WRITTEN TASK: Leave the pictures out, and transcribe the material below exactly from the line with "camera: 35 degrees left, 5 degrees up" to the line with "red trophy [527,177,607,268] -> none", both lines included.

EXTRACTED INFORMATION:
======

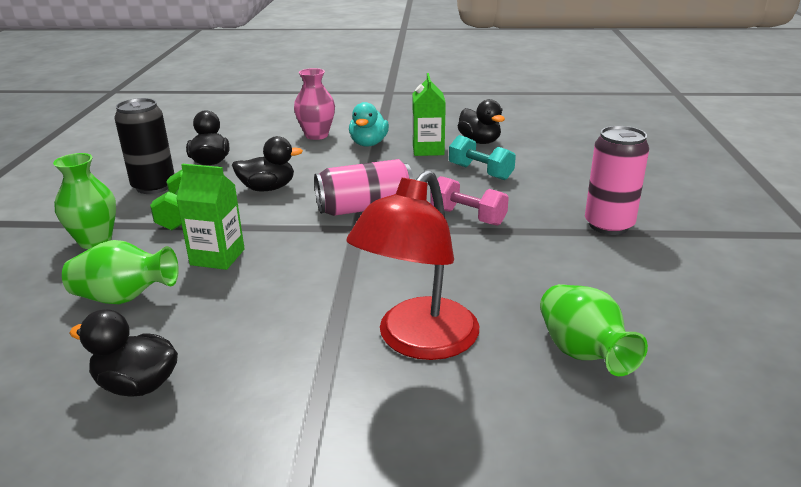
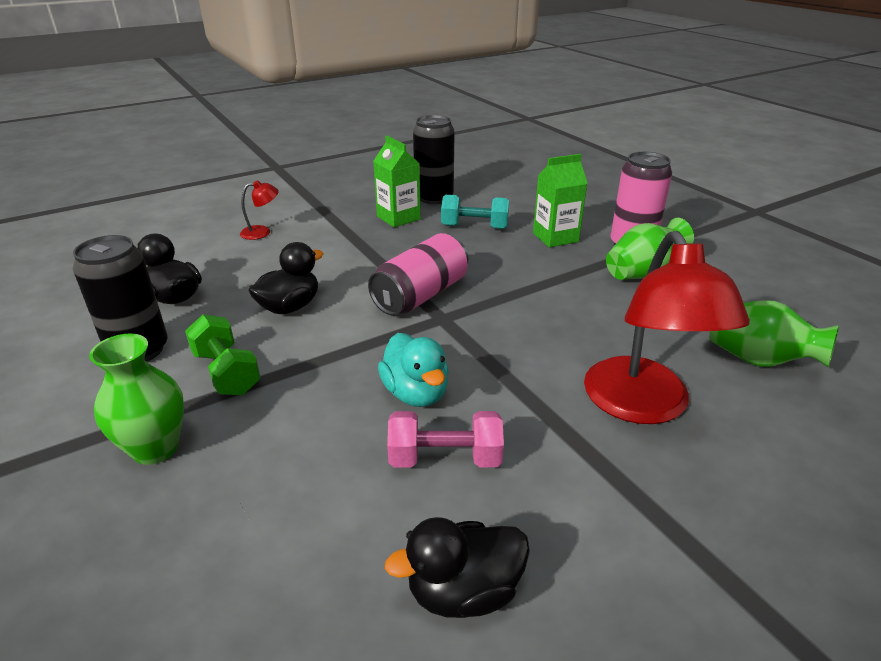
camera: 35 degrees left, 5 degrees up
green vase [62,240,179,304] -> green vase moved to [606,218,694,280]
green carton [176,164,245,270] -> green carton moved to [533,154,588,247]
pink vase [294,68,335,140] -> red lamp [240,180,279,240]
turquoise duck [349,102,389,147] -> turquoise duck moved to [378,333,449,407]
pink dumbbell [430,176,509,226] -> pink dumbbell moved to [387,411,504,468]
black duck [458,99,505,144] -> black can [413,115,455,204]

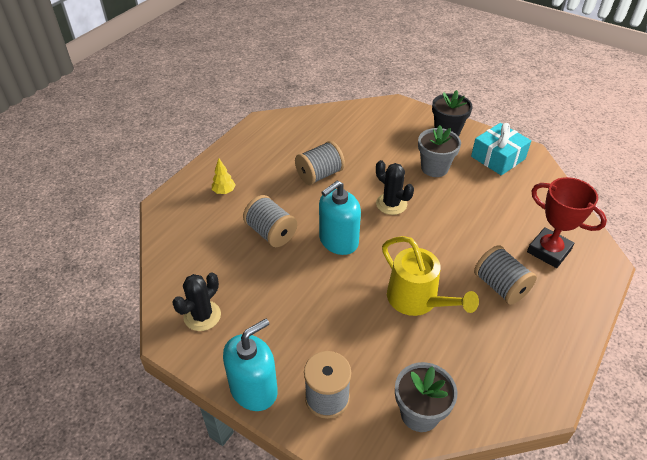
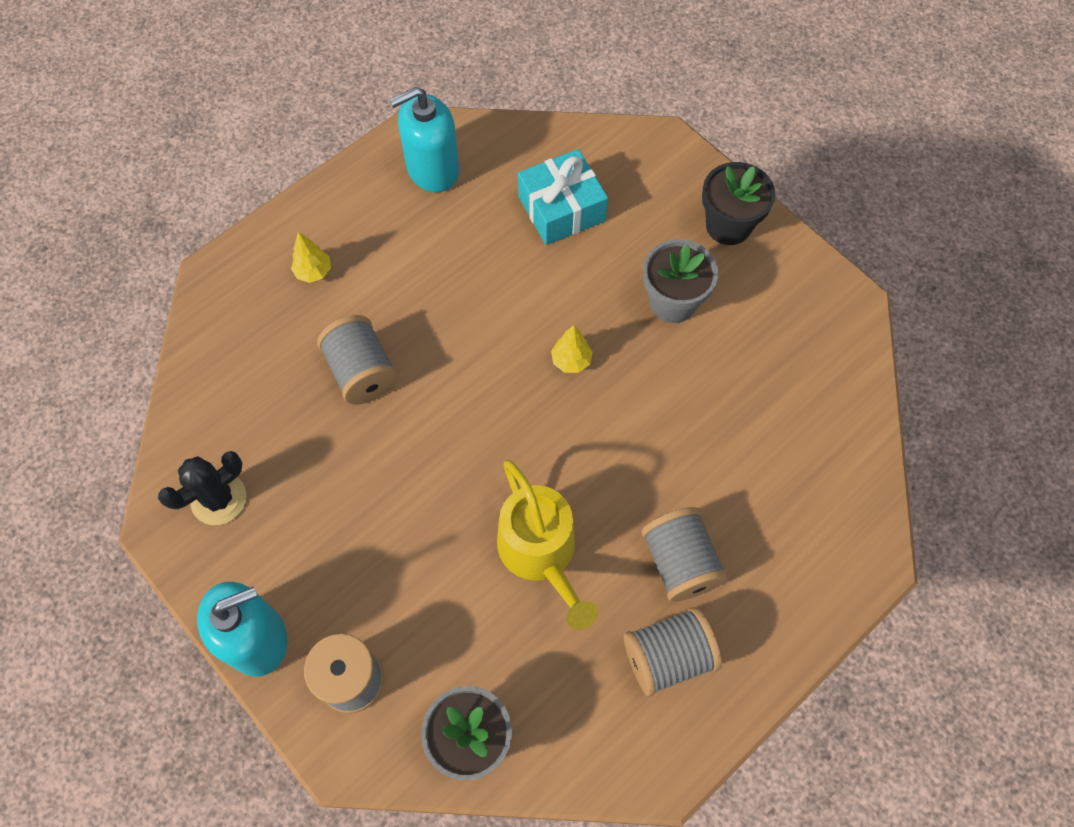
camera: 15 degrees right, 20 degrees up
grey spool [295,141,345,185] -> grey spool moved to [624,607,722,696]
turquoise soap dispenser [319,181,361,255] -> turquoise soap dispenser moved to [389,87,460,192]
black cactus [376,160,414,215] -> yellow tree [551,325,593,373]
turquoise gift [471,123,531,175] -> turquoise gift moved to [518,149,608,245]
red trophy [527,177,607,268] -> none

======

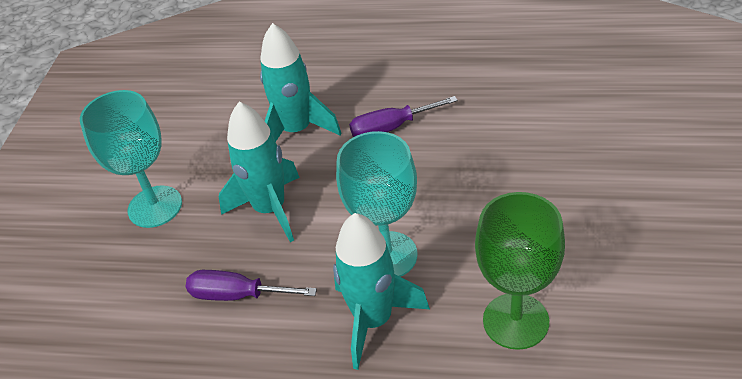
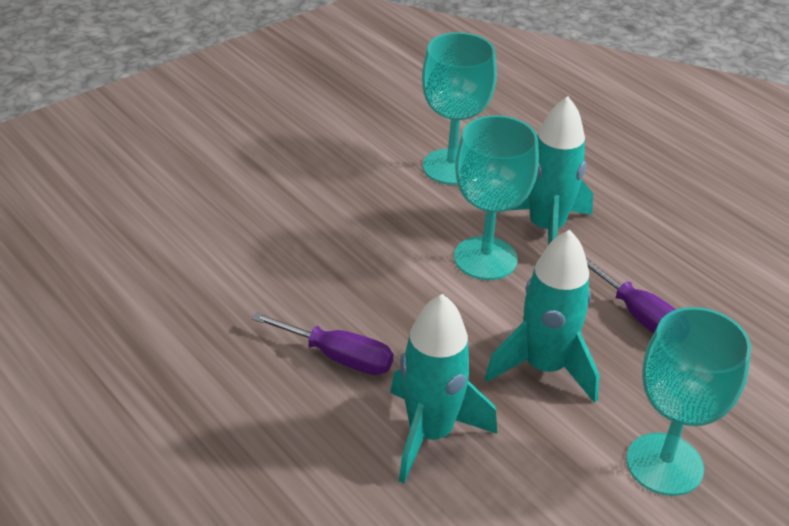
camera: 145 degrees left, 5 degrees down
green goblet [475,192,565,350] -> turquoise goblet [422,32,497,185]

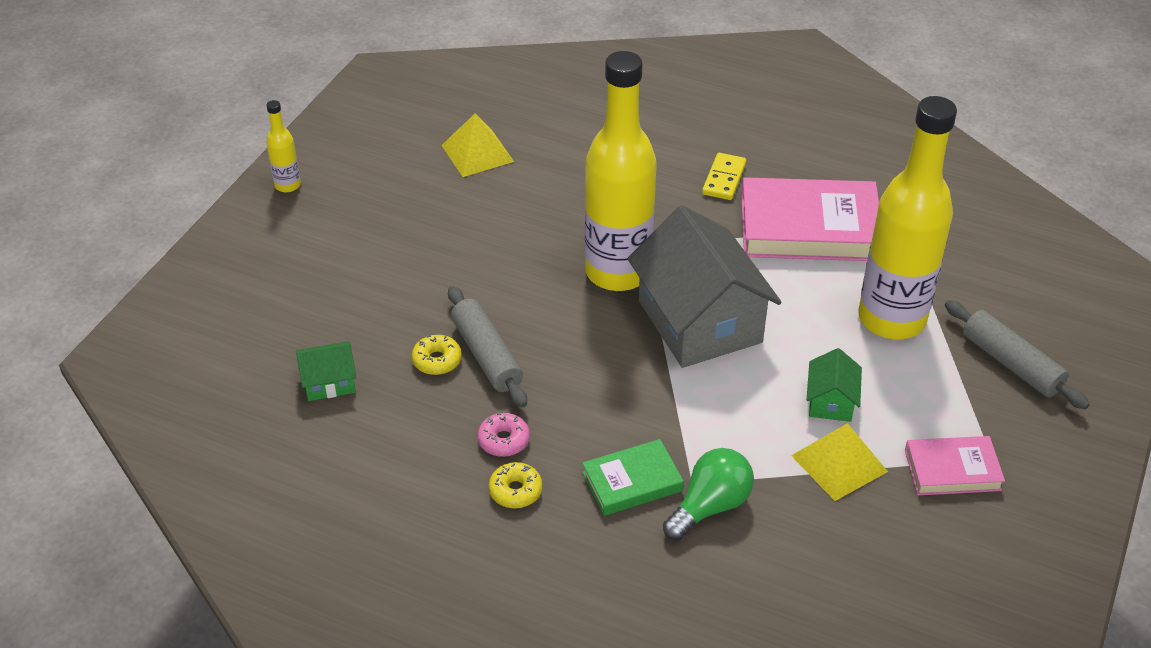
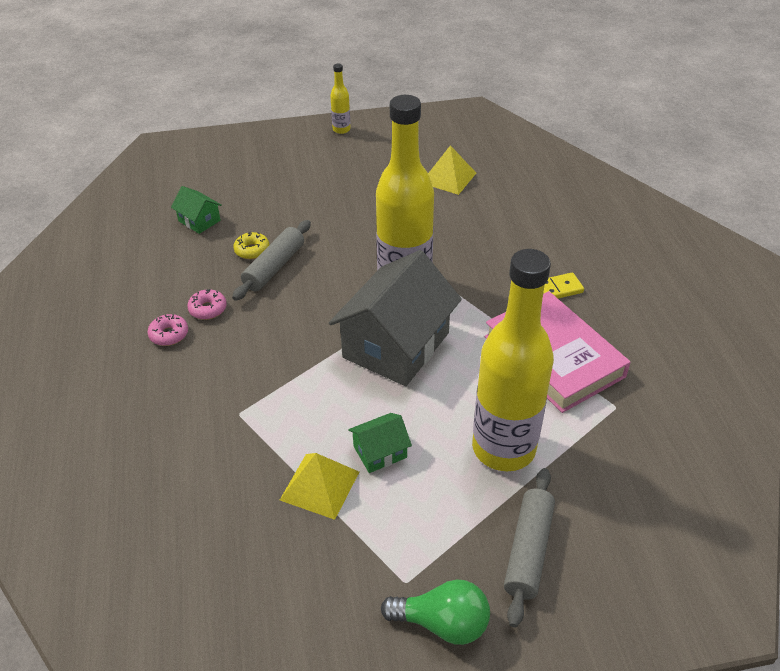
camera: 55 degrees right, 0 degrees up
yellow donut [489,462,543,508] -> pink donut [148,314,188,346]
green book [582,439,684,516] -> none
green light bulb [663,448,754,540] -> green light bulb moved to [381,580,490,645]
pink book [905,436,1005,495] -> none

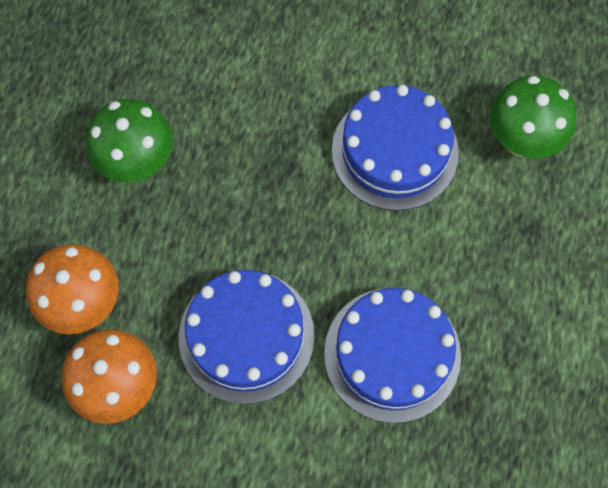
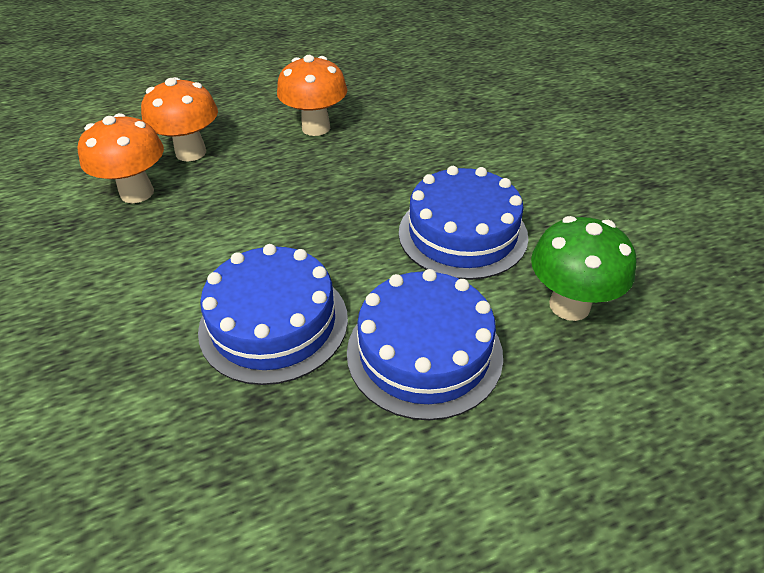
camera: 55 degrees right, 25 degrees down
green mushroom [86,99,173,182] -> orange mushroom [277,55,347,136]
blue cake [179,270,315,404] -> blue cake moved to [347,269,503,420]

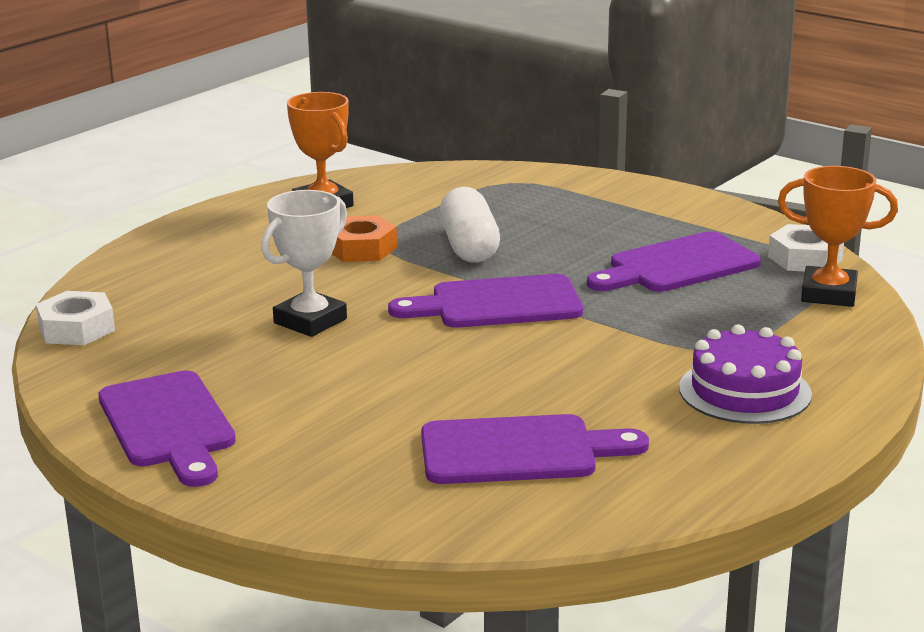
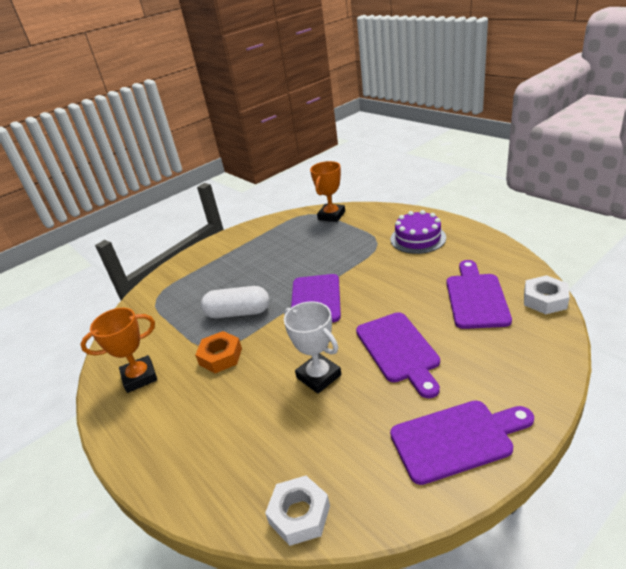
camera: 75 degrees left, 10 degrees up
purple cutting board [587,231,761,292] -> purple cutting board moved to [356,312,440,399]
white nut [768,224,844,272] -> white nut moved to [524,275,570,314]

======

THE ANSWER:
camera: 35 degrees left, 5 degrees up
green vase [62,240,179,304] -> green vase moved to [606,218,694,280]
green carton [176,164,245,270] -> green carton moved to [533,154,588,247]
pink vase [294,68,335,140] -> red lamp [240,180,279,240]
turquoise duck [349,102,389,147] -> turquoise duck moved to [378,333,449,407]
pink dumbbell [430,176,509,226] -> pink dumbbell moved to [387,411,504,468]
black duck [458,99,505,144] -> black can [413,115,455,204]

camera: 15 degrees right, 20 degrees up
grey spool [295,141,345,185] -> grey spool moved to [624,607,722,696]
turquoise soap dispenser [319,181,361,255] -> turquoise soap dispenser moved to [389,87,460,192]
black cactus [376,160,414,215] -> yellow tree [551,325,593,373]
turquoise gift [471,123,531,175] -> turquoise gift moved to [518,149,608,245]
red trophy [527,177,607,268] -> none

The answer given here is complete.